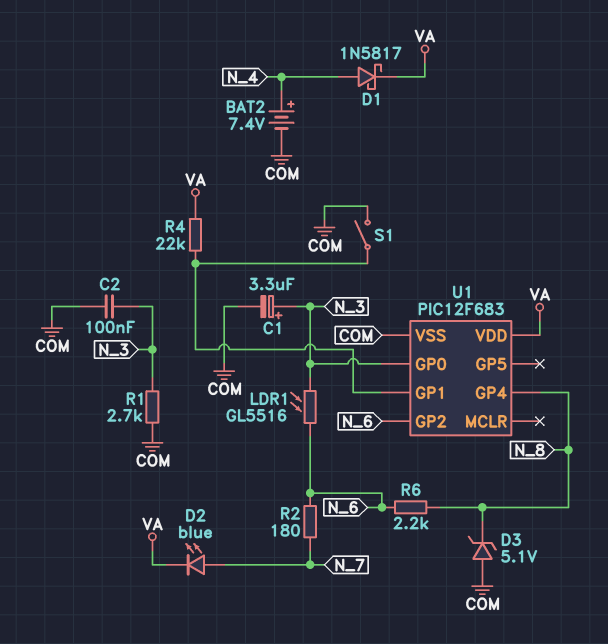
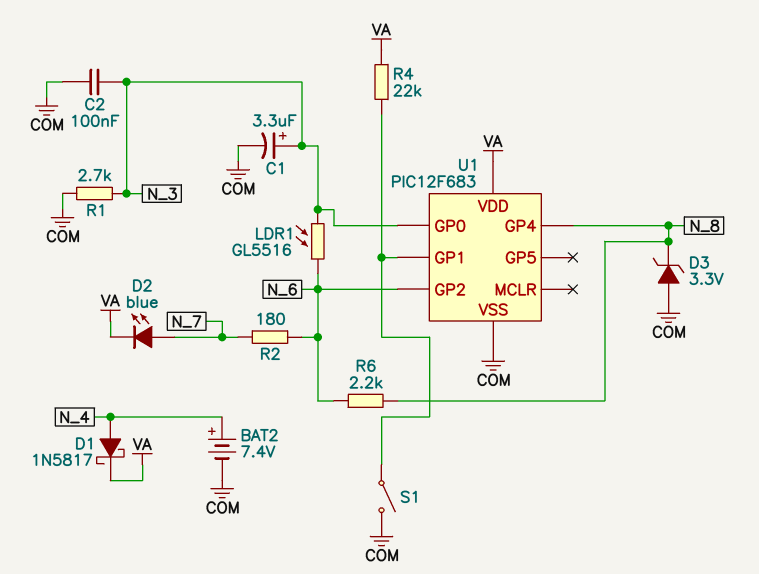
D3: zener 5.1V (A COM, K N_8) -> zener 3.3V (A COM, K N_8)

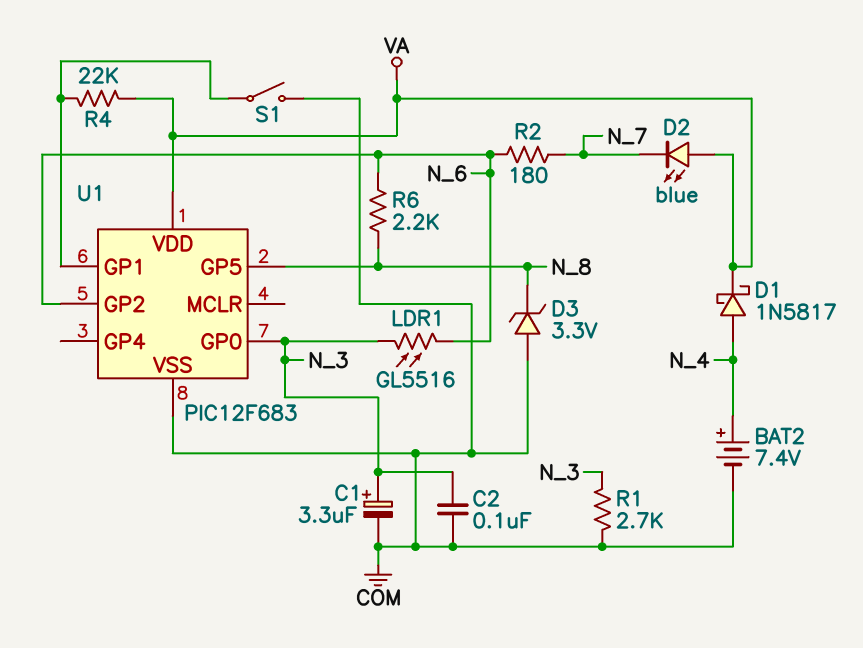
D2: LED blue (A N_7, K VA) -> LED blue (A VA, K N_7)
U1 pin GP4: N_8 -> none
U1 pin GP5: none -> N_8

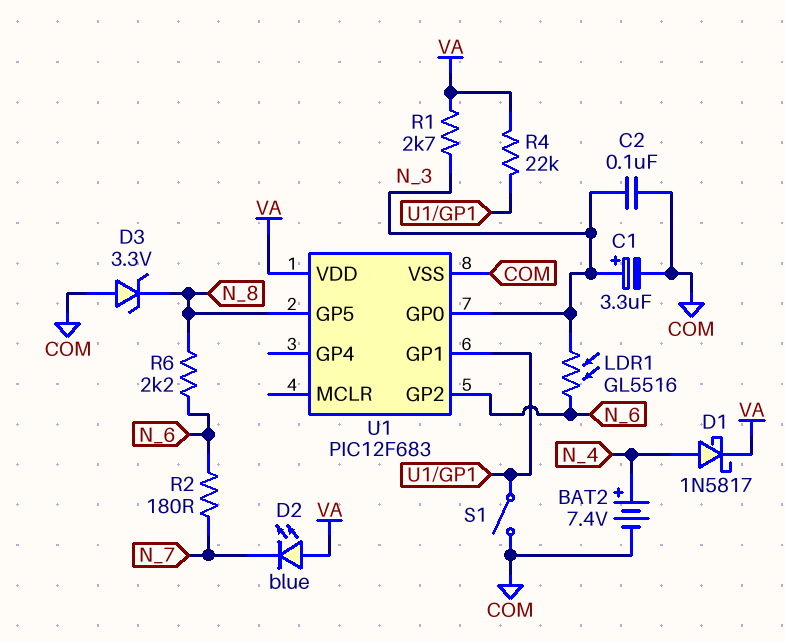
R1: 2.7k (COM, N_3) -> 2.7k (N_3, VA)

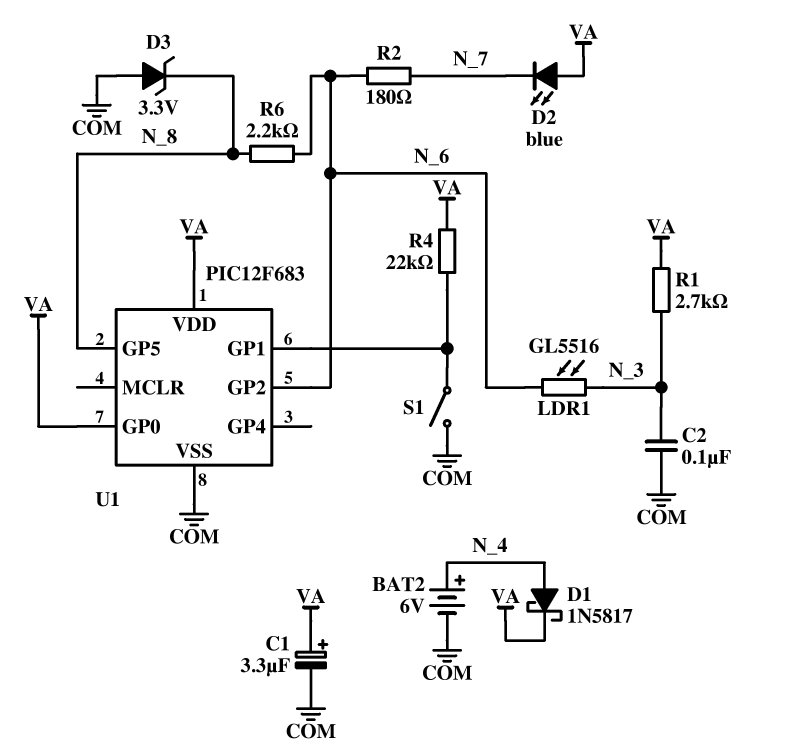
BAT2: 7.4V (plus N_4, minus COM) -> 6V (plus N_4, minus COM)
C1: 3.3uF (plus N_3, minus COM) -> 3.3uF (plus VA, minus COM)
U1 pin GP0: N_3 -> VA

..............................

- **ACTIVITY**: Omit every picture, then repeat the remaining data exactly as it appears above.

- **OUTPUT OF THE EXERCISE**:
D3: zener 5.1V (A COM, K N_8) -> zener 3.3V (A COM, K N_8)

D2: LED blue (A N_7, K VA) -> LED blue (A VA, K N_7)
U1 pin GP4: N_8 -> none
U1 pin GP5: none -> N_8

R1: 2.7k (COM, N_3) -> 2.7k (N_3, VA)

BAT2: 7.4V (plus N_4, minus COM) -> 6V (plus N_4, minus COM)
C1: 3.3uF (plus N_3, minus COM) -> 3.3uF (plus VA, minus COM)
U1 pin GP0: N_3 -> VA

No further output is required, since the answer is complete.